* Scene comparison data:
• • •

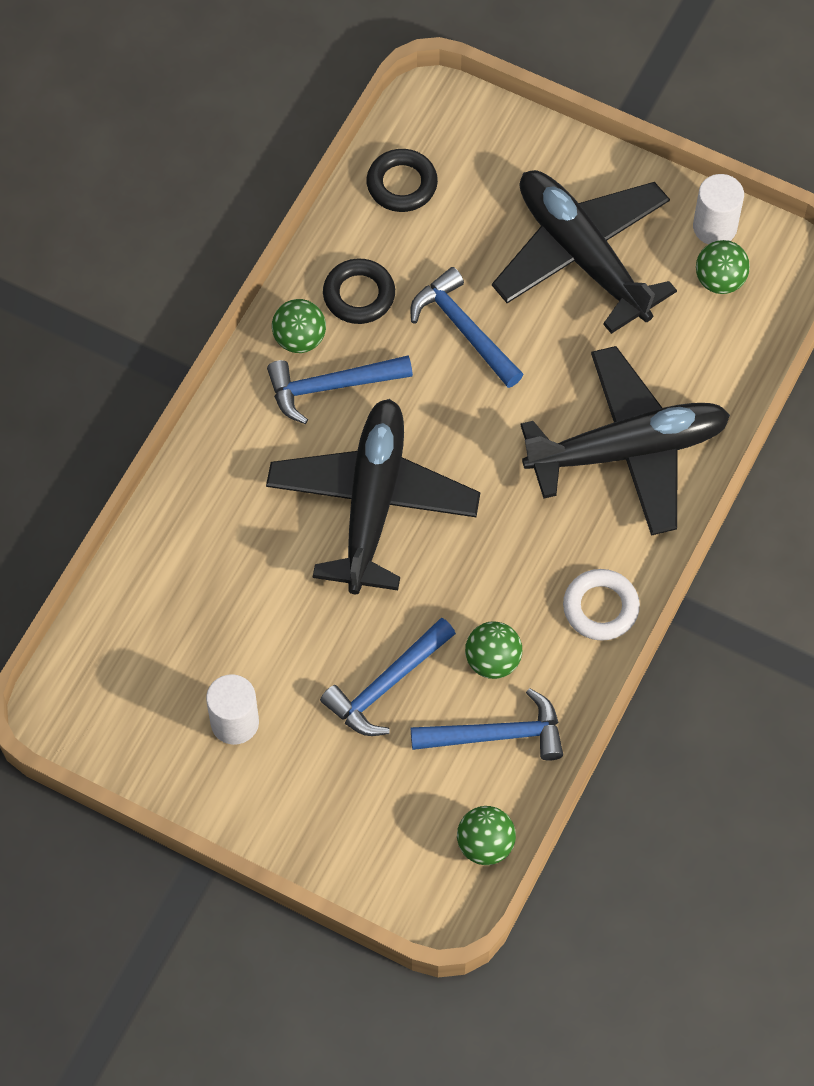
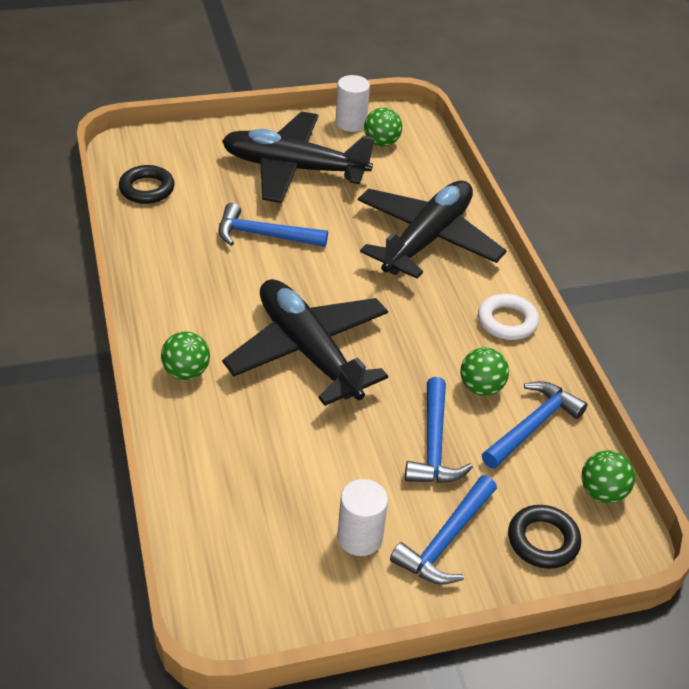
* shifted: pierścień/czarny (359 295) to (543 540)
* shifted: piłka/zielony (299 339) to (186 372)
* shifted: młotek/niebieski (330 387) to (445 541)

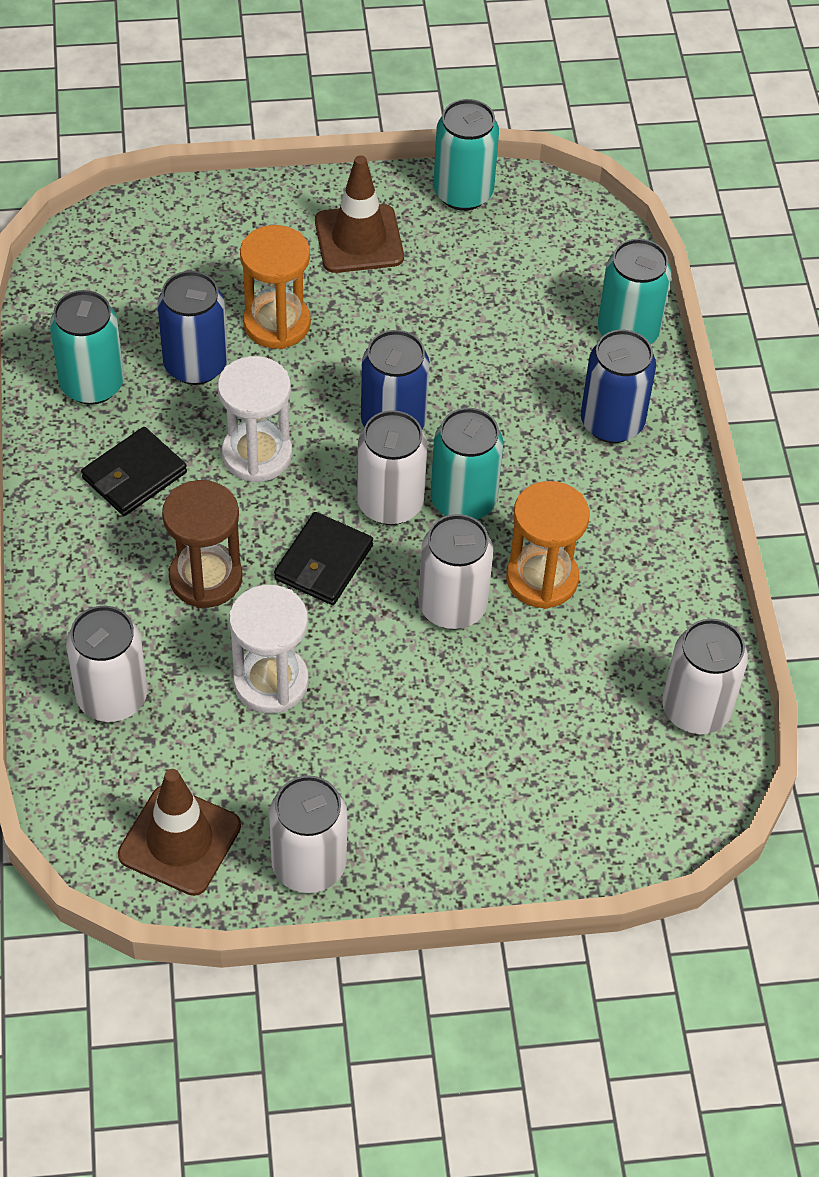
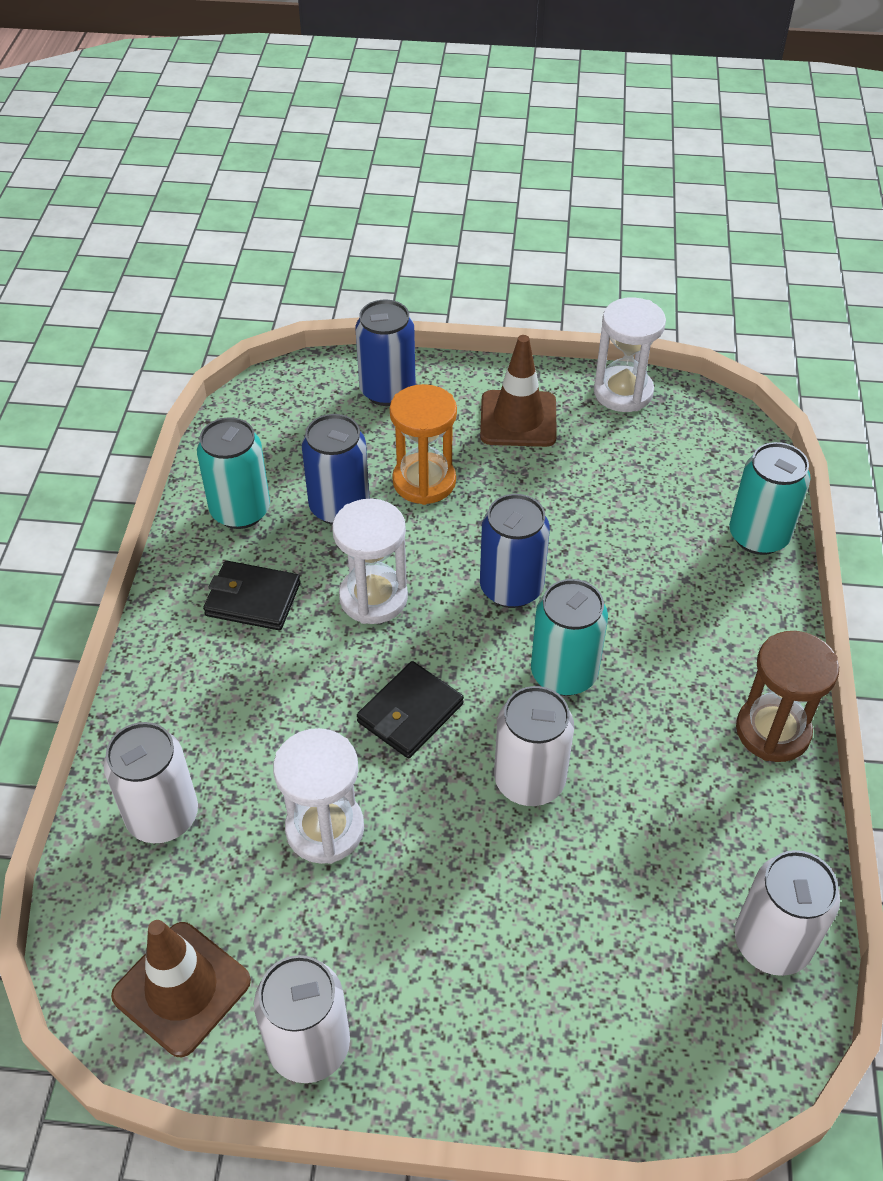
* swapped: puszka/turkusowy (463 193) to klepsydra/biały (623 392)
* shifted: puszka/niebieski (612 423) to (387 391)
* gone: puszka/biały (390 503)
* rotated: portfel/czarny (134 475) = (253 599) 45 degrees clockwise
* shifted: klepsydra/brązowy (206 578) to (772 731)
* gone: klepsydra/pomarańczowy (542 579)

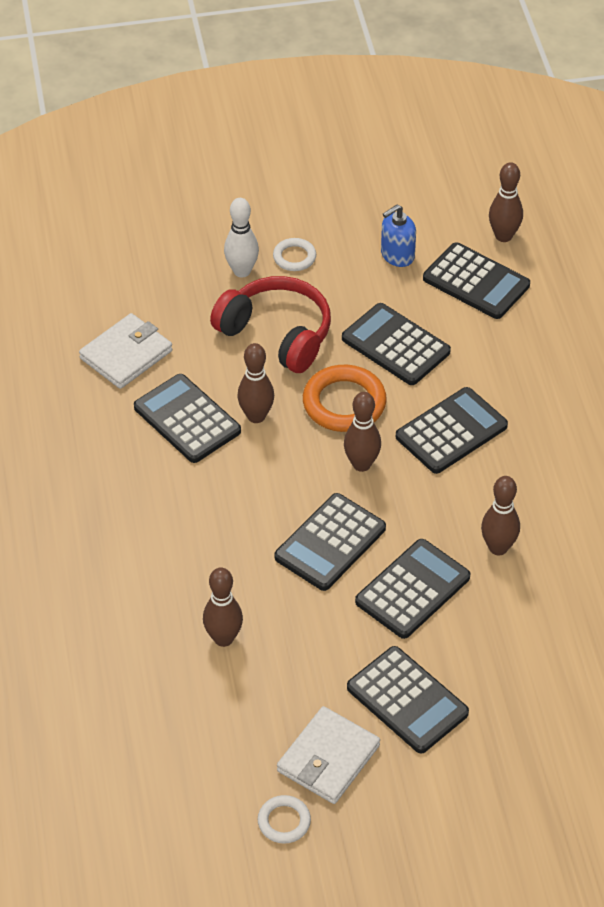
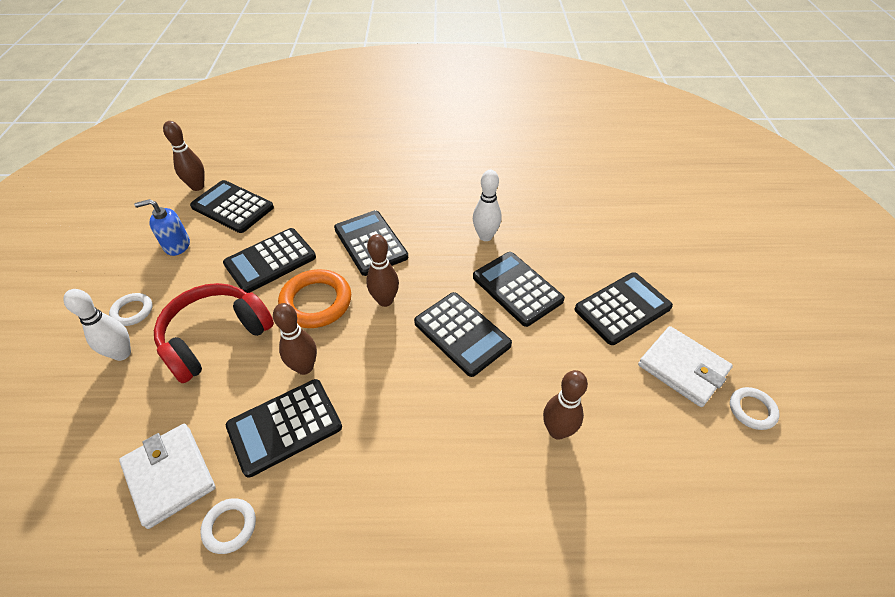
* rotated: dozownik mydła/niebieski (397 255) = (177 245) 105 degrees clockwise
* rotated: kalkulator/czarny (476 282) = (232 207) 105 degrees counterclockwise
* repainted: kręgiel/brązowy (498 548) to kręgiel/biały (485 236)
* new: pierścień/biały (230 527)

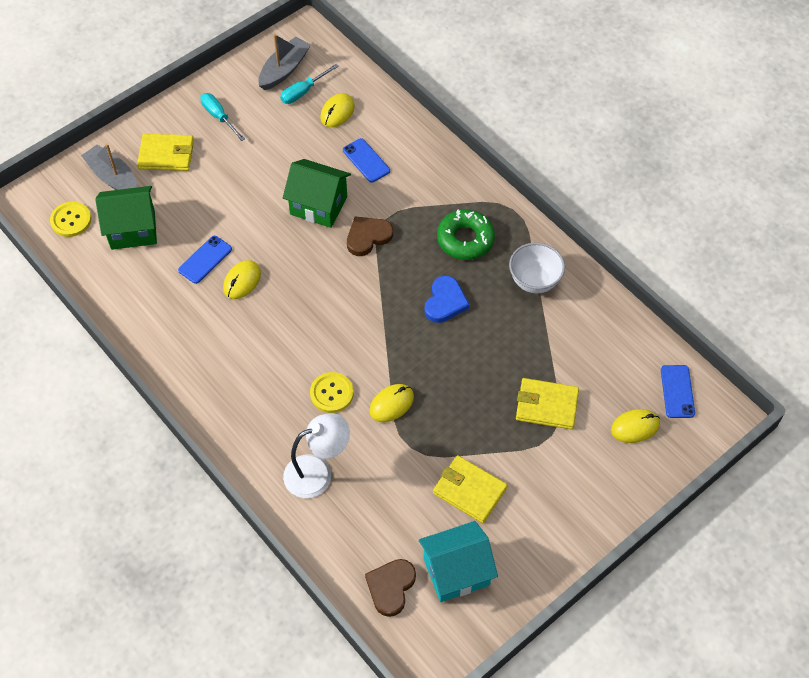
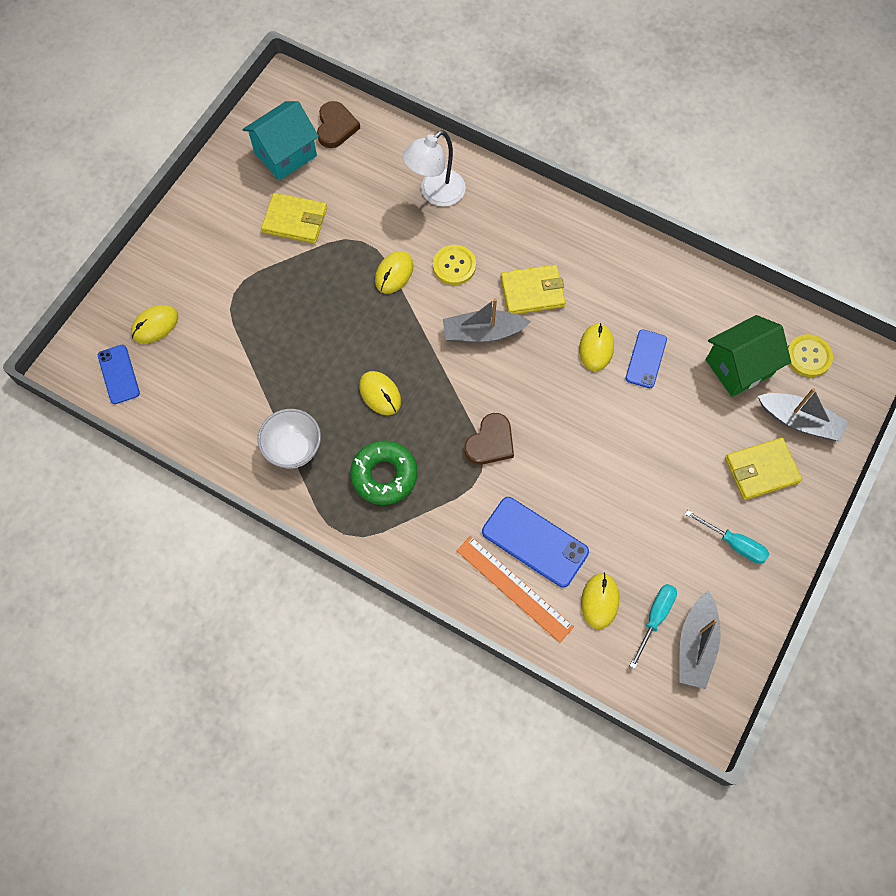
* scaled: telefon/niebieski (366 160) = (535 542) x1.58
* gone: domek/zielony (318 205)
* swapped: serce/niebieski (445 302) to myszka/żółty (380 394)
* shifted: portfel/żółty (546 405) to (532 292)
* new: łódka/szary (482 333)
* new: linijka/pomarańczowy (514 588)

• • •

* What to work on: Pictures are to be dropped; the lines from the start of the entries above through the line with "to (186 372)" are to be given again verbatim.

* Answer to this problem:
* shifted: pierścień/czarny (359 295) to (543 540)
* shifted: piłka/zielony (299 339) to (186 372)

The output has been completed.